■ REQUIREMENT ■
Count the lines in the rows below that contain the string "tuplet", treating uppercase and lowercase as different. Reply with the number alone.

[start of DATA]

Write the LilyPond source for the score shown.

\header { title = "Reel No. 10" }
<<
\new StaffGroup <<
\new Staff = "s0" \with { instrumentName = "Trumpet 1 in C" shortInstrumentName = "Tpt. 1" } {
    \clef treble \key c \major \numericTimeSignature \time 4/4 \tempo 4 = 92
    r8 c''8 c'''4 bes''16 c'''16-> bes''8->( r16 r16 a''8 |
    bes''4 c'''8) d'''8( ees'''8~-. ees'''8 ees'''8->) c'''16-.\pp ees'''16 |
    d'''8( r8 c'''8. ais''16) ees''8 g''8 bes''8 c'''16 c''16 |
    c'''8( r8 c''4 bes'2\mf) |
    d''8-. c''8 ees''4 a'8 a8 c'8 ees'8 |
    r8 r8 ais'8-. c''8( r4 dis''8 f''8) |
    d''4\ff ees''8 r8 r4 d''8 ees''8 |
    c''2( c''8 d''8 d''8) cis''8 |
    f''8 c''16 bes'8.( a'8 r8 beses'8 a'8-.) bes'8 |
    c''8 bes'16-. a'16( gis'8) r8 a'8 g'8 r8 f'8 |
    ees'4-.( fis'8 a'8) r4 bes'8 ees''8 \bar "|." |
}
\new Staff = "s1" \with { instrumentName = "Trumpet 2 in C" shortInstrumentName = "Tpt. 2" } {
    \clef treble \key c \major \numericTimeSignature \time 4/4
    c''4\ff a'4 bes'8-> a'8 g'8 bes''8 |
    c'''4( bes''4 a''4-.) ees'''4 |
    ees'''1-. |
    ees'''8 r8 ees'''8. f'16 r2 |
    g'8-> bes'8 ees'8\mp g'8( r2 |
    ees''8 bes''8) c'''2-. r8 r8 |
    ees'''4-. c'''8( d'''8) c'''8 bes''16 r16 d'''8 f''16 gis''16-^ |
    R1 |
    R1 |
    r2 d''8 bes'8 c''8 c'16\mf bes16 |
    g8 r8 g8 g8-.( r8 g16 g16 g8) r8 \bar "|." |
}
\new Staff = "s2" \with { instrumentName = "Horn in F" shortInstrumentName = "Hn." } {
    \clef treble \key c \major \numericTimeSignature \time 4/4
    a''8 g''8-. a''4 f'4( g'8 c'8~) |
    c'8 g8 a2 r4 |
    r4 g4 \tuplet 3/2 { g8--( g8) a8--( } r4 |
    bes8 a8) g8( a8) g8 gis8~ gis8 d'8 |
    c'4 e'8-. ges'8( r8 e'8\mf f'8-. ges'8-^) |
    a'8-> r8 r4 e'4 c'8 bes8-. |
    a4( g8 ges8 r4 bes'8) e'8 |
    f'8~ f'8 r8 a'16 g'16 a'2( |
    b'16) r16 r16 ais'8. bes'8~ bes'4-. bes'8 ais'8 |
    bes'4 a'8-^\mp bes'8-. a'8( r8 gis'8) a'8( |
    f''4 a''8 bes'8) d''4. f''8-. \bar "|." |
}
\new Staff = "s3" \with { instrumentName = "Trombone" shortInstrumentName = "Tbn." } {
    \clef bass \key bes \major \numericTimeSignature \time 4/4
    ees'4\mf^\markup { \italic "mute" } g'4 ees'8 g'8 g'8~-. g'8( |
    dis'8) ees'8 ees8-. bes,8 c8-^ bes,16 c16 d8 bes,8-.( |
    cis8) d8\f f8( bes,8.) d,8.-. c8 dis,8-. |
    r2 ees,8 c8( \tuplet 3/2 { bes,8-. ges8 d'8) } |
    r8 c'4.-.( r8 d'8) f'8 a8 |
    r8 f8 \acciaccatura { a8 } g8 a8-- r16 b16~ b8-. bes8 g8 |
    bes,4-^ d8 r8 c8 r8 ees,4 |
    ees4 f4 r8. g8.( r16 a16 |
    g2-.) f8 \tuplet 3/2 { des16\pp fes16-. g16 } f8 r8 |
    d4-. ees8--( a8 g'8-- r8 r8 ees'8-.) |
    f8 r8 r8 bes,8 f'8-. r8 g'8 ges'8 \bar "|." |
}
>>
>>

[end of DATA]

■ TASK RESULT ■
3